▸ EXERCISE REQUIREMENTS
Please count the lines of the listing below that contain the string "kern", and reply with the number alone.

▸ DATASET RECORDS
▬▬▬▬▬▬▬▬▬▬

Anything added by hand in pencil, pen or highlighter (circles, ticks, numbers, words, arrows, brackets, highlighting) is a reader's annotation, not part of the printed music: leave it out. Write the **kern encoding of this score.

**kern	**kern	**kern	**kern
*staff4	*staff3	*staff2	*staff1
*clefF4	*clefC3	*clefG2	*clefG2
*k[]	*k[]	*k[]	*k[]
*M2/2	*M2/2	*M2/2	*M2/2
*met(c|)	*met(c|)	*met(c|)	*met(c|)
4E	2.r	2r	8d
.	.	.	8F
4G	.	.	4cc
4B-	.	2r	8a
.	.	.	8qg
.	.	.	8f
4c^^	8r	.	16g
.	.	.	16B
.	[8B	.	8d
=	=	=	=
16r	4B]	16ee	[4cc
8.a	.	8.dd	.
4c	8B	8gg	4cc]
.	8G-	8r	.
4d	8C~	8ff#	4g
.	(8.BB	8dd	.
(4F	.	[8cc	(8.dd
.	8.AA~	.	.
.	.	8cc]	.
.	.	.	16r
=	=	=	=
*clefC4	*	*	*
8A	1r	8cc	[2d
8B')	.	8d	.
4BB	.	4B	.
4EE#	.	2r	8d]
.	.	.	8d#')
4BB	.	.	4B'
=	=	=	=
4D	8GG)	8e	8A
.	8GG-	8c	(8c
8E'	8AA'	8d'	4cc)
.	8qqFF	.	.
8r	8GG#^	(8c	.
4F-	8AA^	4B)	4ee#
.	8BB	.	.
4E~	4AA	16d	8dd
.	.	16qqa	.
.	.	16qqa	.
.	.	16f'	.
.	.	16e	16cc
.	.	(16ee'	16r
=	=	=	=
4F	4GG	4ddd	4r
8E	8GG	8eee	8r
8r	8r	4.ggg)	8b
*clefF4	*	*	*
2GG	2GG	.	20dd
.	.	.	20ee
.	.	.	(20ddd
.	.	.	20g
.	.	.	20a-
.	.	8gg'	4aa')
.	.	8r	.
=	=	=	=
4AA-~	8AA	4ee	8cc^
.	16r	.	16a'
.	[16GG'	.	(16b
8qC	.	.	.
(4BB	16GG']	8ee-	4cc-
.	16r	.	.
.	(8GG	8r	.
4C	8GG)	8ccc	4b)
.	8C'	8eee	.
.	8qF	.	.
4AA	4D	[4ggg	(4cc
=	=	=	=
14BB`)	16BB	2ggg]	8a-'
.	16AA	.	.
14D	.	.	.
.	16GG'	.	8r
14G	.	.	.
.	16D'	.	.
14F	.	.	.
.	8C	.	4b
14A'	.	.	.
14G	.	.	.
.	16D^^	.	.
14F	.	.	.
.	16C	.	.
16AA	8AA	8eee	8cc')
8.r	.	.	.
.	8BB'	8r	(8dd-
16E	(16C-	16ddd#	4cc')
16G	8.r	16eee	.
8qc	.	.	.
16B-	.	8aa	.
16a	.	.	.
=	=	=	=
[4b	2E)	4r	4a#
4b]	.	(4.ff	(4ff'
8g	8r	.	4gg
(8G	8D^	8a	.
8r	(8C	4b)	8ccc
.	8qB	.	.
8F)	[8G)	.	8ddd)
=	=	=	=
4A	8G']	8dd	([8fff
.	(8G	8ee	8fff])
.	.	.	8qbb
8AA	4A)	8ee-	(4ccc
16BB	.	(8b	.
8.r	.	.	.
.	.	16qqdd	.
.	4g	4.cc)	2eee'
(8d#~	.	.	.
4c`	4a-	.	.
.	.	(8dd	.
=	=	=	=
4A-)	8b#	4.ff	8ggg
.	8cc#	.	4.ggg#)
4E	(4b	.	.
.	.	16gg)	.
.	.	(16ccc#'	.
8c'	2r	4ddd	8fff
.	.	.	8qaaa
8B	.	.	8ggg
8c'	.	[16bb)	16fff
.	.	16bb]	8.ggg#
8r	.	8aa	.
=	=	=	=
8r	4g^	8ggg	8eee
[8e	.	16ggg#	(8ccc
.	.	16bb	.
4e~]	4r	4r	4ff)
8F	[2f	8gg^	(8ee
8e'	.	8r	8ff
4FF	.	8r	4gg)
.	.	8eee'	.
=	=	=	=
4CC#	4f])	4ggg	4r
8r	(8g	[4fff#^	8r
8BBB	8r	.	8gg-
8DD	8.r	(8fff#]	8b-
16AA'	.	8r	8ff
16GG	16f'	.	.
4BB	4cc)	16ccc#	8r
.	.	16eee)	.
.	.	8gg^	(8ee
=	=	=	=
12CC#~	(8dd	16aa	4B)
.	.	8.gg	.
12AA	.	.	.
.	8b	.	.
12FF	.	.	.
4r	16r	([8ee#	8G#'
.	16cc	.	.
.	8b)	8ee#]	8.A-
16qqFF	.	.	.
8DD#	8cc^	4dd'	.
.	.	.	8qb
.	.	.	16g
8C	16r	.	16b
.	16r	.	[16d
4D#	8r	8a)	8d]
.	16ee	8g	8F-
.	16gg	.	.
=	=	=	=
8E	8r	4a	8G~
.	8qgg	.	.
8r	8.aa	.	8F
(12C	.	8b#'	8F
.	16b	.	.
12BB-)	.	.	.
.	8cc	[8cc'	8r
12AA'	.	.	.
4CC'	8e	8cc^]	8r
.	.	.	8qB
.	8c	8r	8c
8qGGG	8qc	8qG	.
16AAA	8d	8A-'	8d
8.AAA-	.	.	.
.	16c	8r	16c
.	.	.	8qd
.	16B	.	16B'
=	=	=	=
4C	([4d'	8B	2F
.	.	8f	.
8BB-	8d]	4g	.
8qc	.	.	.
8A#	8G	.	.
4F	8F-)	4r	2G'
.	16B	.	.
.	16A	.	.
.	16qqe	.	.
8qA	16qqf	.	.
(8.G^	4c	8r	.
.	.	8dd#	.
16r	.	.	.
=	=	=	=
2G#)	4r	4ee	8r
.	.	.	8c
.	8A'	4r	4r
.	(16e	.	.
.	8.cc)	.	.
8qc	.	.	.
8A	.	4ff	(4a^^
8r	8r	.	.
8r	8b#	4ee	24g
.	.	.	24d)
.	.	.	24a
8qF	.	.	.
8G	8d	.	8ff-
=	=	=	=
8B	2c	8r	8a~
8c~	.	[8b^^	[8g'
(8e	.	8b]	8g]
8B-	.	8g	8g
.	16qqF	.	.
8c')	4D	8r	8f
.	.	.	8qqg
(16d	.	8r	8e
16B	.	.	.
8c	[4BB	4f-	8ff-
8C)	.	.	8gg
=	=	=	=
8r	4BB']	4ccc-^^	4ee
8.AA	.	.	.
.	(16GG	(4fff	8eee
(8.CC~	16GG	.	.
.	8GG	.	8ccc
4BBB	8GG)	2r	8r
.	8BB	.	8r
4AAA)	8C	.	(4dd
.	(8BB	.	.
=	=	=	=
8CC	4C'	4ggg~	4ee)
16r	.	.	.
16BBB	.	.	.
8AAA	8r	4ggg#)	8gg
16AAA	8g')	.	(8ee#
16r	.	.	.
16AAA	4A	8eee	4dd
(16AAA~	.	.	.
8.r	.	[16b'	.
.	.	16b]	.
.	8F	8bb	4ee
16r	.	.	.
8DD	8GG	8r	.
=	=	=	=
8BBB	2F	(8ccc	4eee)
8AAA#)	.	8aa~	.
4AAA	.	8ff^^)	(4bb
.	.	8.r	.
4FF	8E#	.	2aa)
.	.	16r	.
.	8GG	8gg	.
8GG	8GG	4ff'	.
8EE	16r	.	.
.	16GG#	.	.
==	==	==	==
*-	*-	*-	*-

▬▬▬▬▬▬▬▬▬▬

▸ CORRECT ANSWER
2